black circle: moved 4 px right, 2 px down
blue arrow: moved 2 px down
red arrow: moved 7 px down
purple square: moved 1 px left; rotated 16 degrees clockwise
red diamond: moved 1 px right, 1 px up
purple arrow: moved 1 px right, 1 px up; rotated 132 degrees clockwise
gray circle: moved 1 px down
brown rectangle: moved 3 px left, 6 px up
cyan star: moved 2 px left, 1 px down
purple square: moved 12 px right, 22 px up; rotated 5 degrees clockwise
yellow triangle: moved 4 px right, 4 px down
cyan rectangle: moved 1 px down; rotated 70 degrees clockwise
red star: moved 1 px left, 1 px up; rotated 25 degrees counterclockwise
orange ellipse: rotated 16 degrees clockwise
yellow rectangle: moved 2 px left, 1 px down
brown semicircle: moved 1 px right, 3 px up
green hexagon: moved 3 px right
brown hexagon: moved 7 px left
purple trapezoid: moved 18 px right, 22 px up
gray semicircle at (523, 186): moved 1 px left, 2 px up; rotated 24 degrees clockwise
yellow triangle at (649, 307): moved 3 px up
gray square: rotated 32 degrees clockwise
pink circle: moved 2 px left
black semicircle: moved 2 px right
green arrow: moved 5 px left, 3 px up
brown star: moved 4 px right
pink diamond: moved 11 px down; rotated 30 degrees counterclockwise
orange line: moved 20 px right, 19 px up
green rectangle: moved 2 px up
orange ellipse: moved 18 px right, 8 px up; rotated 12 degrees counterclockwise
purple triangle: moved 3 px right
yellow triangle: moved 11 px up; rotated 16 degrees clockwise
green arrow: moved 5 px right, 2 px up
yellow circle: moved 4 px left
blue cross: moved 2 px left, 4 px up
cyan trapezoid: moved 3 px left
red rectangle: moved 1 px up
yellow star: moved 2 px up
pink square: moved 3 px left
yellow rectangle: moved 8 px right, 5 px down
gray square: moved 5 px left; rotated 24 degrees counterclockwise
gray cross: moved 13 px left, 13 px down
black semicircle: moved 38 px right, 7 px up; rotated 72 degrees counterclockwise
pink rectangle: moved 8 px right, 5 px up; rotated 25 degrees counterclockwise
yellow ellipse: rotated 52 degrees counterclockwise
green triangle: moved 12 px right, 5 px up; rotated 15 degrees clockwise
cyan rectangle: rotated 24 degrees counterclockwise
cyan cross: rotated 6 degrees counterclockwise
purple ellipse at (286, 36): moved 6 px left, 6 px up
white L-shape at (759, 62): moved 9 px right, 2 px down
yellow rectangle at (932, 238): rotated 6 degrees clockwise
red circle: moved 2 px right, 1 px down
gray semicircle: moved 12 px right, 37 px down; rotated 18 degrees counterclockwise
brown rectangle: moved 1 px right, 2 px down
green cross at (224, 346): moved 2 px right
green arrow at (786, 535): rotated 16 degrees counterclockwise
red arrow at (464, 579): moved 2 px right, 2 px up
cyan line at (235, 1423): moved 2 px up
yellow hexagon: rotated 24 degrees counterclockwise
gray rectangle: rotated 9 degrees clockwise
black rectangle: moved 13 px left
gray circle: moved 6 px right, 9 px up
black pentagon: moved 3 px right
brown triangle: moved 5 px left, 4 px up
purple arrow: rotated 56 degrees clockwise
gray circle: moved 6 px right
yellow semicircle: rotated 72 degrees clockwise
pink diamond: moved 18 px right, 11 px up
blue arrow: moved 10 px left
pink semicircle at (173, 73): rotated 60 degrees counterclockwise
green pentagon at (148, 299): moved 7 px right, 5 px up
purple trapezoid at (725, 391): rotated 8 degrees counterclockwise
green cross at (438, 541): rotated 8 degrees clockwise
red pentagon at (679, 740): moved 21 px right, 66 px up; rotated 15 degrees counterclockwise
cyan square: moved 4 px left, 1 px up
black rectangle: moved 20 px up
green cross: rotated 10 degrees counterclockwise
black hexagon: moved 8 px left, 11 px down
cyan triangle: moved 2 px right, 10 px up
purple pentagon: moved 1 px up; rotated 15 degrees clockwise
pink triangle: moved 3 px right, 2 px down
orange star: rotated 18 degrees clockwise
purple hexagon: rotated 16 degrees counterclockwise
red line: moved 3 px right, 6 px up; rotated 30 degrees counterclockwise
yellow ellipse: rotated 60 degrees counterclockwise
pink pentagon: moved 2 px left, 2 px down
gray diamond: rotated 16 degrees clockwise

• • • • •

### Work task
The answer should consist only of the lines from the line containing "cyan rectangle: rotated" through the final line of the listing above, reproduced exactly.

### Output for this task
cyan rectangle: rotated 24 degrees counterclockwise
cyan cross: rotated 6 degrees counterclockwise
purple ellipse at (286, 36): moved 6 px left, 6 px up
white L-shape at (759, 62): moved 9 px right, 2 px down
yellow rectangle at (932, 238): rotated 6 degrees clockwise
red circle: moved 2 px right, 1 px down
gray semicircle: moved 12 px right, 37 px down; rotated 18 degrees counterclockwise
brown rectangle: moved 1 px right, 2 px down
green cross at (224, 346): moved 2 px right
green arrow at (786, 535): rotated 16 degrees counterclockwise
red arrow at (464, 579): moved 2 px right, 2 px up
cyan line at (235, 1423): moved 2 px up
yellow hexagon: rotated 24 degrees counterclockwise
gray rectangle: rotated 9 degrees clockwise
black rectangle: moved 13 px left
gray circle: moved 6 px right, 9 px up
black pentagon: moved 3 px right
brown triangle: moved 5 px left, 4 px up
purple arrow: rotated 56 degrees clockwise
gray circle: moved 6 px right
yellow semicircle: rotated 72 degrees clockwise
pink diamond: moved 18 px right, 11 px up
blue arrow: moved 10 px left
pink semicircle at (173, 73): rotated 60 degrees counterclockwise
green pentagon at (148, 299): moved 7 px right, 5 px up
purple trapezoid at (725, 391): rotated 8 degrees counterclockwise
green cross at (438, 541): rotated 8 degrees clockwise
red pentagon at (679, 740): moved 21 px right, 66 px up; rotated 15 degrees counterclockwise
cyan square: moved 4 px left, 1 px up
black rectangle: moved 20 px up
green cross: rotated 10 degrees counterclockwise
black hexagon: moved 8 px left, 11 px down
cyan triangle: moved 2 px right, 10 px up
purple pentagon: moved 1 px up; rotated 15 degrees clockwise
pink triangle: moved 3 px right, 2 px down
orange star: rotated 18 degrees clockwise
purple hexagon: rotated 16 degrees counterclockwise
red line: moved 3 px right, 6 px up; rotated 30 degrees counterclockwise
yellow ellipse: rotated 60 degrees counterclockwise
pink pentagon: moved 2 px left, 2 px down
gray diamond: rotated 16 degrees clockwise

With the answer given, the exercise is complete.